WHAT TO DO: Can you reproduce every line of the records below word for word, with nothing changed?

[Dataset entries]
§ §
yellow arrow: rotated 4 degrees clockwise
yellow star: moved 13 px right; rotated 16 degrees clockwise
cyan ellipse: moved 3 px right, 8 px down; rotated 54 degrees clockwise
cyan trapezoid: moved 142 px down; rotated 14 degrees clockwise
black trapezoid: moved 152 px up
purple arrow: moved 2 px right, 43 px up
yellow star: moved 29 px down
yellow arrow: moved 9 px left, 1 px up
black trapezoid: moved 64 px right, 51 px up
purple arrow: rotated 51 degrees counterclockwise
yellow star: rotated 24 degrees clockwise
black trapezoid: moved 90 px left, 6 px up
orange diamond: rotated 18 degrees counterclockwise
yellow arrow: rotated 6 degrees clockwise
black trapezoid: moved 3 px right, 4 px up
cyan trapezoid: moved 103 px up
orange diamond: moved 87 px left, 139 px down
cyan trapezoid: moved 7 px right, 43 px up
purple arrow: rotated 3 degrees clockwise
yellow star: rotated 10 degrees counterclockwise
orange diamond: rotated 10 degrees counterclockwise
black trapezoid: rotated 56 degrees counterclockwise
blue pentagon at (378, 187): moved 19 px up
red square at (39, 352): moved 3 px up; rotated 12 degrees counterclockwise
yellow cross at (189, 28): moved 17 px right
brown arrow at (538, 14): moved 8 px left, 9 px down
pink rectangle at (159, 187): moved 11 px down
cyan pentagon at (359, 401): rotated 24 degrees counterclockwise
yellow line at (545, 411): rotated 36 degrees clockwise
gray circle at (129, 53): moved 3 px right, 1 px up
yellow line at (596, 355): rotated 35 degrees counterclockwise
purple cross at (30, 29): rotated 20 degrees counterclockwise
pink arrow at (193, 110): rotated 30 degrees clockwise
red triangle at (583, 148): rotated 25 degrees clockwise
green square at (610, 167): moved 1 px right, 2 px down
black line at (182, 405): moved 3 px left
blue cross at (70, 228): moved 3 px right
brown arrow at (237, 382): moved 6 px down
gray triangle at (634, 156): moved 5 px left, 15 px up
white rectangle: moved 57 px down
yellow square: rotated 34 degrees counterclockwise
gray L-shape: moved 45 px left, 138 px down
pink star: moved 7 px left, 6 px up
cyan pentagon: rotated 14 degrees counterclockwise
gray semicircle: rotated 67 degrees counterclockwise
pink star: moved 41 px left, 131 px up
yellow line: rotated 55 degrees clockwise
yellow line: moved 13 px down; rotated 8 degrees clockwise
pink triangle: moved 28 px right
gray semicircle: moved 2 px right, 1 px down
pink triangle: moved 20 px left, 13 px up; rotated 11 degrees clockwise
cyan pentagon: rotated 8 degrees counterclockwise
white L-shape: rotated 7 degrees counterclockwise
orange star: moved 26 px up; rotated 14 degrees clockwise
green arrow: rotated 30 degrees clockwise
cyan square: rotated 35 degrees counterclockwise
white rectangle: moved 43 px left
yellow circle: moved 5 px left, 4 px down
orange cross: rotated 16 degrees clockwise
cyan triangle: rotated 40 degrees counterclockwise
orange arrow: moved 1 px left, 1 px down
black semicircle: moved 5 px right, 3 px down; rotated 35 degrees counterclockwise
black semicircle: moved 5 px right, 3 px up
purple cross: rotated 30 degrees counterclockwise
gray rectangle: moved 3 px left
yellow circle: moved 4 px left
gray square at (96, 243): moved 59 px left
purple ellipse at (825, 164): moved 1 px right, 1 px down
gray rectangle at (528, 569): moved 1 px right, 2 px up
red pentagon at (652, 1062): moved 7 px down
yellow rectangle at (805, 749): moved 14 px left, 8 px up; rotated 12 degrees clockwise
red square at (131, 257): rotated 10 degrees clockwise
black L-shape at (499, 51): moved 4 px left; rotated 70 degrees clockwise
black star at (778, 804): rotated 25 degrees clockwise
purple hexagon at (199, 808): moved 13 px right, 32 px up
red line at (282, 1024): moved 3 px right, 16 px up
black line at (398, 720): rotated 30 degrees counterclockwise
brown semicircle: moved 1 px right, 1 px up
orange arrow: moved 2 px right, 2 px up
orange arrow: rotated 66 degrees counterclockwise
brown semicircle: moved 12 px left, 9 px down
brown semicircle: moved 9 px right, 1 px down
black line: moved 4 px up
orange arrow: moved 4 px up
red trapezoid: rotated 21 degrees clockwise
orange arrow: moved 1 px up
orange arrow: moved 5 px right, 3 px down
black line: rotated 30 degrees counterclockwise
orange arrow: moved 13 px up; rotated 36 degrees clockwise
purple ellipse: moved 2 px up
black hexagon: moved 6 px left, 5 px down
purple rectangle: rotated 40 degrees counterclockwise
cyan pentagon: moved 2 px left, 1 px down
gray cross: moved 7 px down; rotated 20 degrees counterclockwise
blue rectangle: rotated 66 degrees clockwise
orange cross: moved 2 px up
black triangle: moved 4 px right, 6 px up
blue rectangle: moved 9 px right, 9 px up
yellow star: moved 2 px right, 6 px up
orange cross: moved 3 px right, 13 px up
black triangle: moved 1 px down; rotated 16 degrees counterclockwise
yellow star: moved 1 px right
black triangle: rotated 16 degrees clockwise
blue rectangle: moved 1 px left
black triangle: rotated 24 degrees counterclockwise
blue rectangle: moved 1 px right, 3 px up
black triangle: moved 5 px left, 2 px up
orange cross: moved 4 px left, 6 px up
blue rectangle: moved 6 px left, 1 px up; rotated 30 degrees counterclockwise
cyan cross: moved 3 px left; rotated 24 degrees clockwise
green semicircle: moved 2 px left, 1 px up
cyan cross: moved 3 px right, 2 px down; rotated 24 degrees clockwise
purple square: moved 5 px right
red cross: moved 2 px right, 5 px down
§ §
EXERCISE RESPONSE:
yellow arrow: rotated 4 degrees clockwise
yellow star: moved 13 px right; rotated 16 degrees clockwise
cyan ellipse: moved 3 px right, 8 px down; rotated 54 degrees clockwise
cyan trapezoid: moved 142 px down; rotated 14 degrees clockwise
black trapezoid: moved 152 px up
purple arrow: moved 2 px right, 43 px up
yellow star: moved 29 px down
yellow arrow: moved 9 px left, 1 px up
black trapezoid: moved 64 px right, 51 px up
purple arrow: rotated 51 degrees counterclockwise
yellow star: rotated 24 degrees clockwise
black trapezoid: moved 90 px left, 6 px up
orange diamond: rotated 18 degrees counterclockwise
yellow arrow: rotated 6 degrees clockwise
black trapezoid: moved 3 px right, 4 px up
cyan trapezoid: moved 103 px up
orange diamond: moved 87 px left, 139 px down
cyan trapezoid: moved 7 px right, 43 px up
purple arrow: rotated 3 degrees clockwise
yellow star: rotated 10 degrees counterclockwise
orange diamond: rotated 10 degrees counterclockwise
black trapezoid: rotated 56 degrees counterclockwise
blue pentagon at (378, 187): moved 19 px up
red square at (39, 352): moved 3 px up; rotated 12 degrees counterclockwise
yellow cross at (189, 28): moved 17 px right
brown arrow at (538, 14): moved 8 px left, 9 px down
pink rectangle at (159, 187): moved 11 px down
cyan pentagon at (359, 401): rotated 24 degrees counterclockwise
yellow line at (545, 411): rotated 36 degrees clockwise
gray circle at (129, 53): moved 3 px right, 1 px up
yellow line at (596, 355): rotated 35 degrees counterclockwise
purple cross at (30, 29): rotated 20 degrees counterclockwise
pink arrow at (193, 110): rotated 30 degrees clockwise
red triangle at (583, 148): rotated 25 degrees clockwise
green square at (610, 167): moved 1 px right, 2 px down
black line at (182, 405): moved 3 px left
blue cross at (70, 228): moved 3 px right
brown arrow at (237, 382): moved 6 px down
gray triangle at (634, 156): moved 5 px left, 15 px up
white rectangle: moved 57 px down
yellow square: rotated 34 degrees counterclockwise
gray L-shape: moved 45 px left, 138 px down
pink star: moved 7 px left, 6 px up
cyan pentagon: rotated 14 degrees counterclockwise
gray semicircle: rotated 67 degrees counterclockwise
pink star: moved 41 px left, 131 px up
yellow line: rotated 55 degrees clockwise
yellow line: moved 13 px down; rotated 8 degrees clockwise
pink triangle: moved 28 px right
gray semicircle: moved 2 px right, 1 px down
pink triangle: moved 20 px left, 13 px up; rotated 11 degrees clockwise
cyan pentagon: rotated 8 degrees counterclockwise
white L-shape: rotated 7 degrees counterclockwise
orange star: moved 26 px up; rotated 14 degrees clockwise
green arrow: rotated 30 degrees clockwise
cyan square: rotated 35 degrees counterclockwise
white rectangle: moved 43 px left
yellow circle: moved 5 px left, 4 px down
orange cross: rotated 16 degrees clockwise
cyan triangle: rotated 40 degrees counterclockwise
orange arrow: moved 1 px left, 1 px down
black semicircle: moved 5 px right, 3 px down; rotated 35 degrees counterclockwise
black semicircle: moved 5 px right, 3 px up
purple cross: rotated 30 degrees counterclockwise
gray rectangle: moved 3 px left
yellow circle: moved 4 px left
gray square at (96, 243): moved 59 px left
purple ellipse at (825, 164): moved 1 px right, 1 px down
gray rectangle at (528, 569): moved 1 px right, 2 px up
red pentagon at (652, 1062): moved 7 px down
yellow rectangle at (805, 749): moved 14 px left, 8 px up; rotated 12 degrees clockwise
red square at (131, 257): rotated 10 degrees clockwise
black L-shape at (499, 51): moved 4 px left; rotated 70 degrees clockwise
black star at (778, 804): rotated 25 degrees clockwise
purple hexagon at (199, 808): moved 13 px right, 32 px up
red line at (282, 1024): moved 3 px right, 16 px up
black line at (398, 720): rotated 30 degrees counterclockwise
brown semicircle: moved 1 px right, 1 px up
orange arrow: moved 2 px right, 2 px up
orange arrow: rotated 66 degrees counterclockwise
brown semicircle: moved 12 px left, 9 px down
brown semicircle: moved 9 px right, 1 px down
black line: moved 4 px up
orange arrow: moved 4 px up
red trapezoid: rotated 21 degrees clockwise
orange arrow: moved 1 px up
orange arrow: moved 5 px right, 3 px down
black line: rotated 30 degrees counterclockwise
orange arrow: moved 13 px up; rotated 36 degrees clockwise
purple ellipse: moved 2 px up
black hexagon: moved 6 px left, 5 px down
purple rectangle: rotated 40 degrees counterclockwise
cyan pentagon: moved 2 px left, 1 px down
gray cross: moved 7 px down; rotated 20 degrees counterclockwise
blue rectangle: rotated 66 degrees clockwise
orange cross: moved 2 px up
black triangle: moved 4 px right, 6 px up
blue rectangle: moved 9 px right, 9 px up
yellow star: moved 2 px right, 6 px up
orange cross: moved 3 px right, 13 px up
black triangle: moved 1 px down; rotated 16 degrees counterclockwise
yellow star: moved 1 px right
black triangle: rotated 16 degrees clockwise
blue rectangle: moved 1 px left
black triangle: rotated 24 degrees counterclockwise
blue rectangle: moved 1 px right, 3 px up
black triangle: moved 5 px left, 2 px up
orange cross: moved 4 px left, 6 px up
blue rectangle: moved 6 px left, 1 px up; rotated 30 degrees counterclockwise
cyan cross: moved 3 px left; rotated 24 degrees clockwise
green semicircle: moved 2 px left, 1 px up
cyan cross: moved 3 px right, 2 px down; rotated 24 degrees clockwise
purple square: moved 5 px right
red cross: moved 2 px right, 5 px down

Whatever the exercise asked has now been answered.